Records from a data source
###

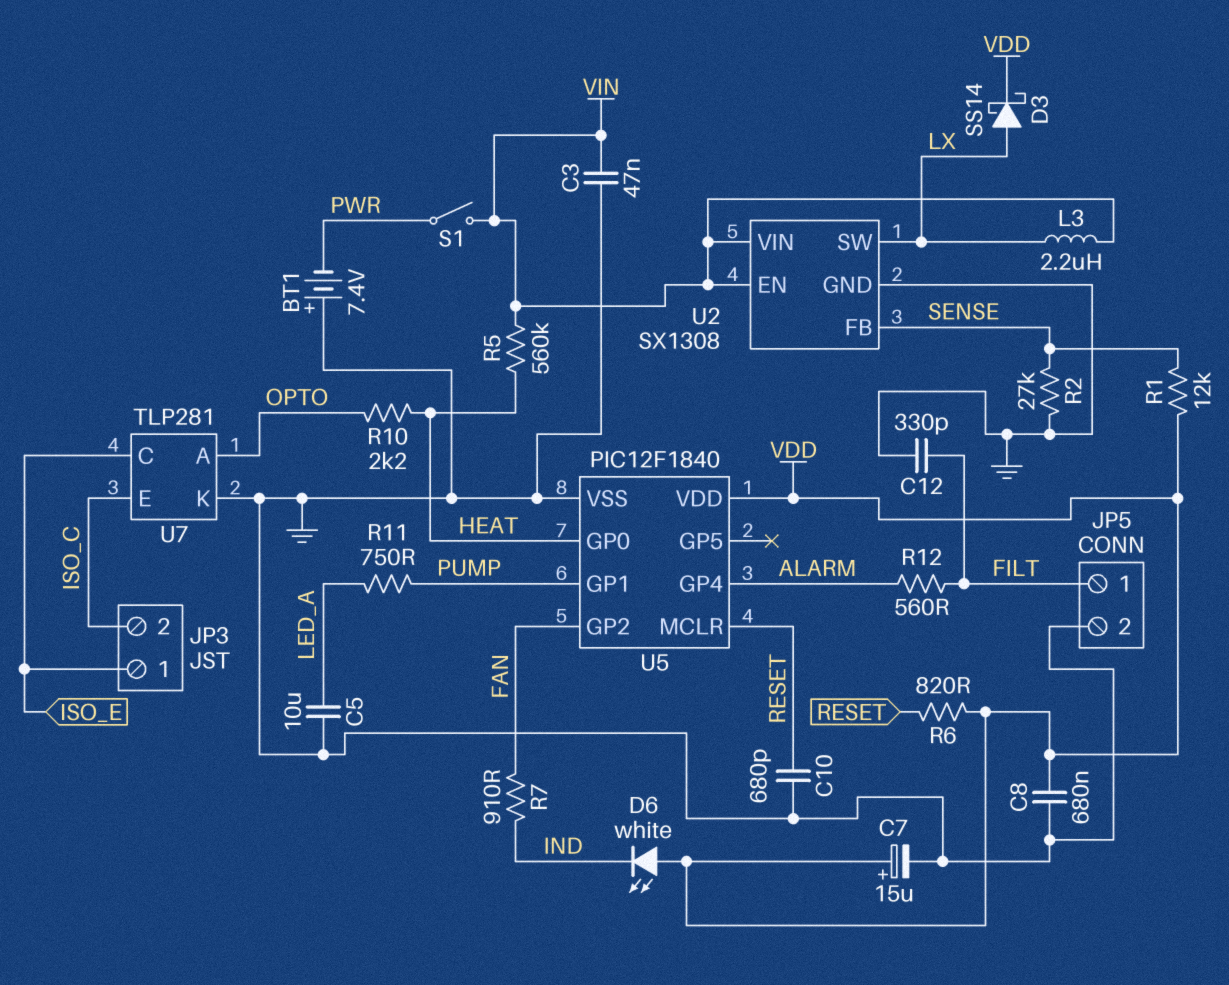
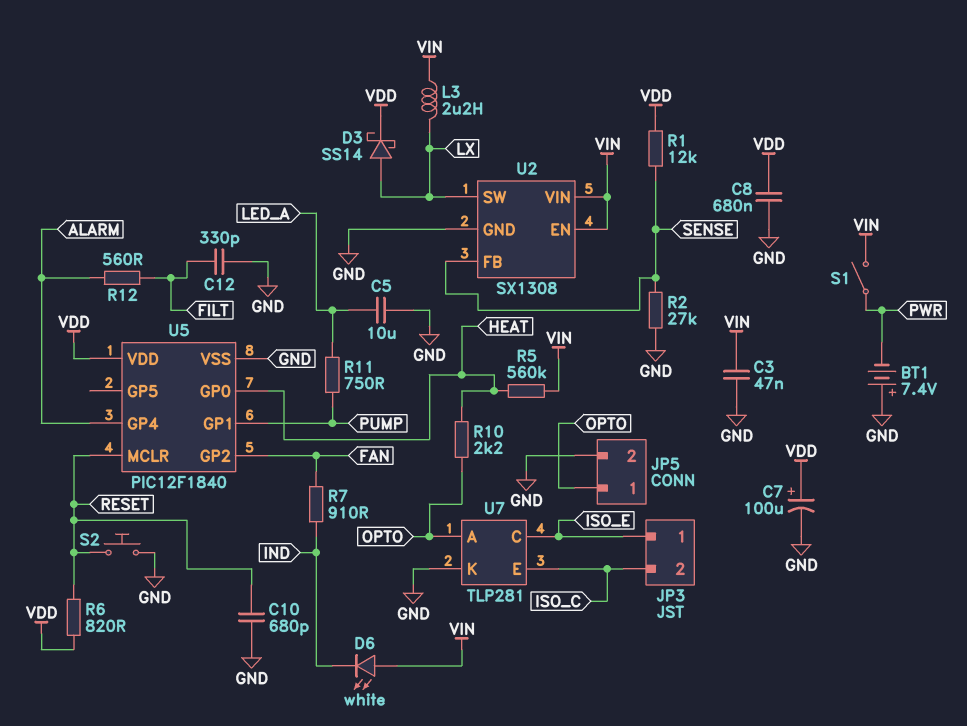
C7: 15uF (plus VDD, minus GND) -> 100uF (plus VDD, minus GND)
D6: LED white (A VDD, K IND) -> LED white (A VIN, K IND)
JP5 pin 1: FILT -> OPTO
S2: none -> button (GND, RESET)

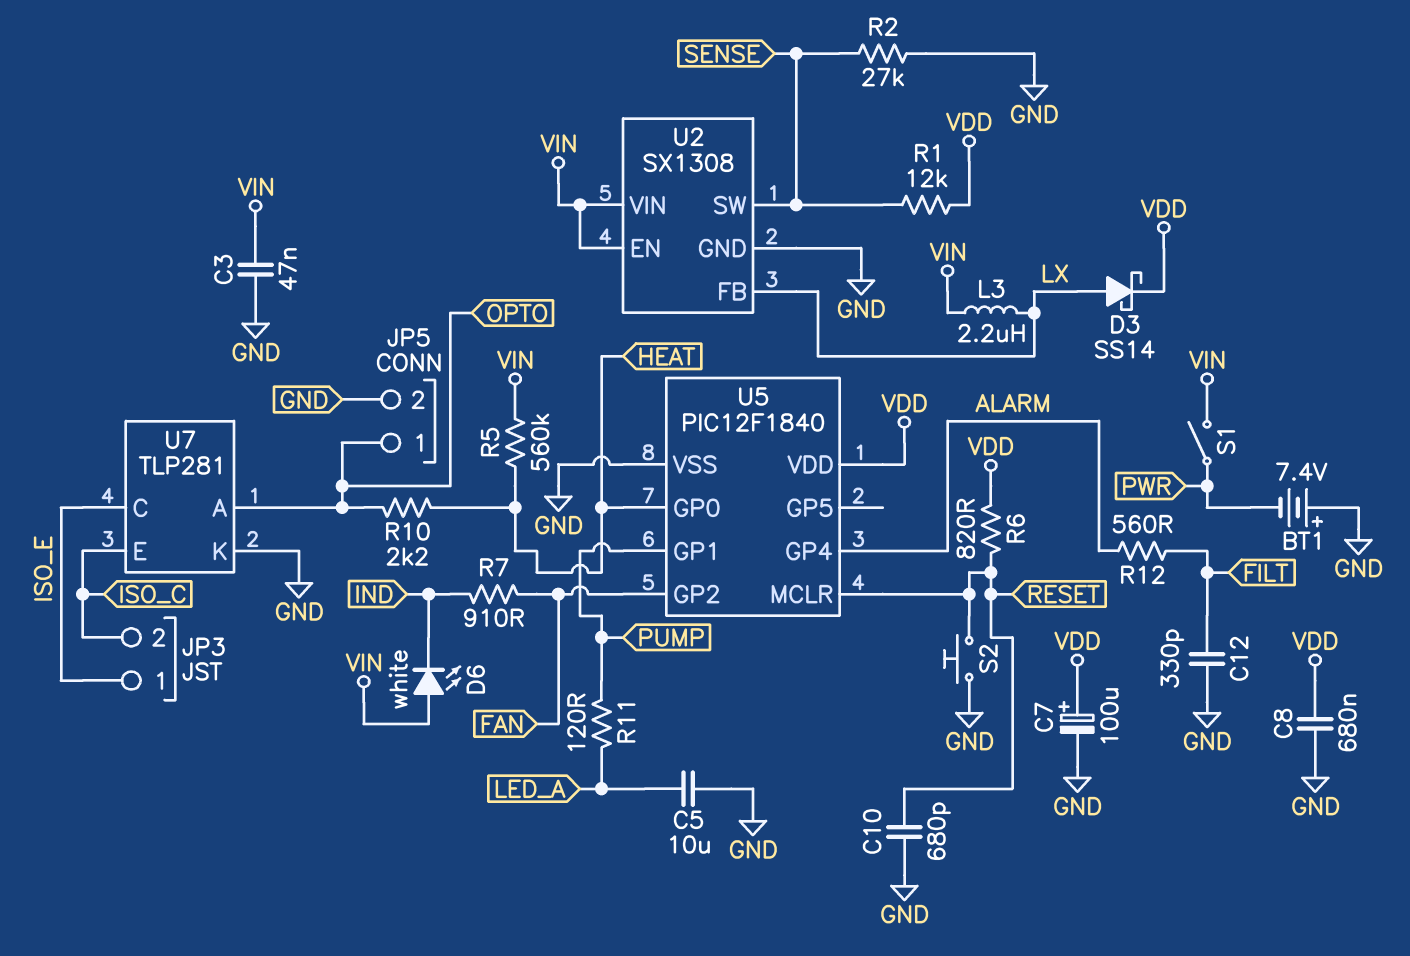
R11: 750 (LED_A, PUMP) -> 120 (LED_A, PUMP)
U2 pin FB: SENSE -> LX
U2 pin SW: LX -> SENSE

###

= Exercise prompt =
Could you transcribe every entry exactly, leaving out the pictures?

= Exercise output =
C7: 15uF (plus VDD, minus GND) -> 100uF (plus VDD, minus GND)
D6: LED white (A VDD, K IND) -> LED white (A VIN, K IND)
JP5 pin 1: FILT -> OPTO
S2: none -> button (GND, RESET)

R11: 750 (LED_A, PUMP) -> 120 (LED_A, PUMP)
U2 pin FB: SENSE -> LX
U2 pin SW: LX -> SENSE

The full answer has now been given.